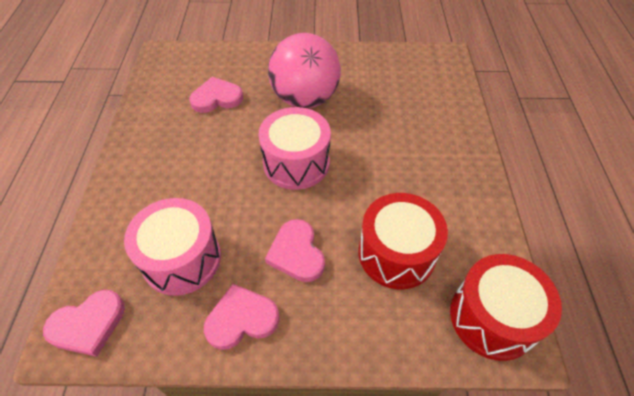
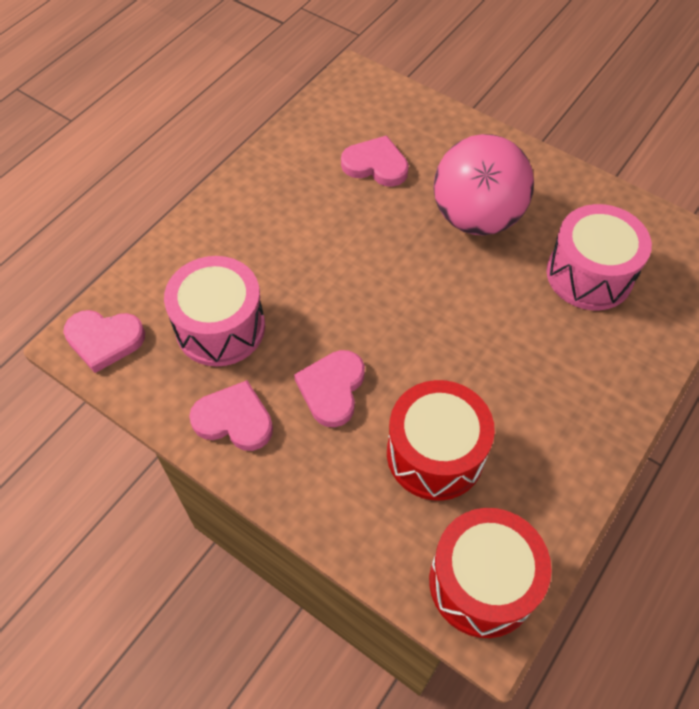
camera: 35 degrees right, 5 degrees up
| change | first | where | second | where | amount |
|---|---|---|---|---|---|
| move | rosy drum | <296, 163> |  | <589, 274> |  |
----
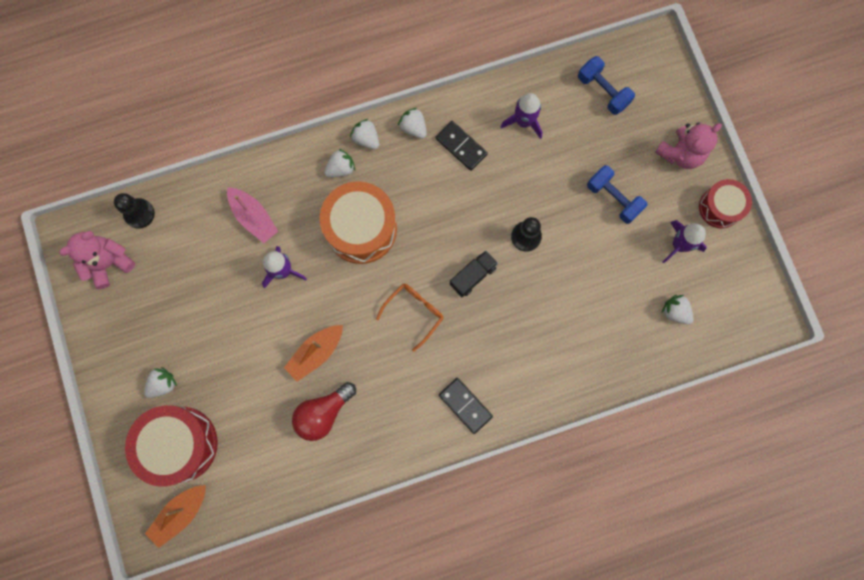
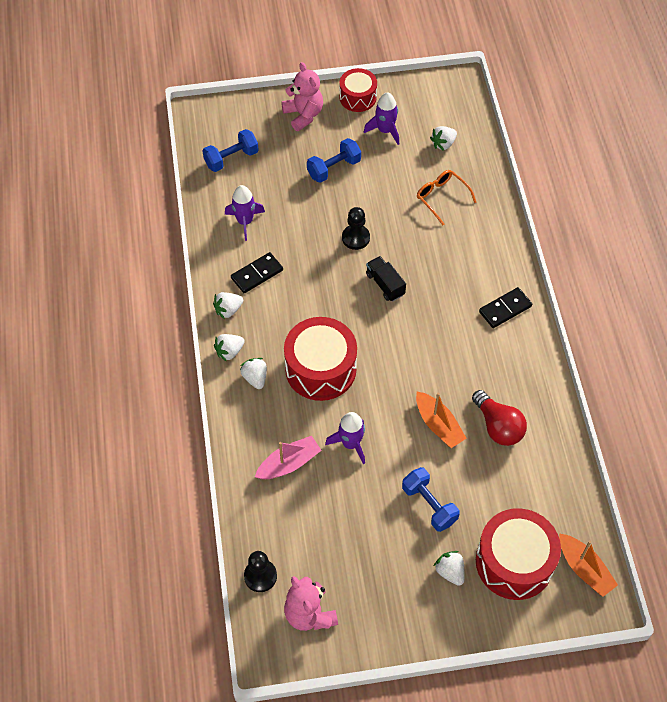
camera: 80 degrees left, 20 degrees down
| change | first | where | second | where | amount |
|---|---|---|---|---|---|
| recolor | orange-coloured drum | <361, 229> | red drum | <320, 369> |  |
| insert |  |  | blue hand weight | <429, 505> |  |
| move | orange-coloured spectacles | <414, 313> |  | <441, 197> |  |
----
Aim of the task | Start with the line above that contains "recolor | orange-coloured" and end with the line that contains "move | orange-coloured". Write out those lines exactly, and only those.

Result for this exercise |
| recolor | orange-coloured drum | <361, 229> | red drum | <320, 369> |  |
| insert |  |  | blue hand weight | <429, 505> |  |
| move | orange-coloured spectacles | <414, 313> |  | <441, 197> |  |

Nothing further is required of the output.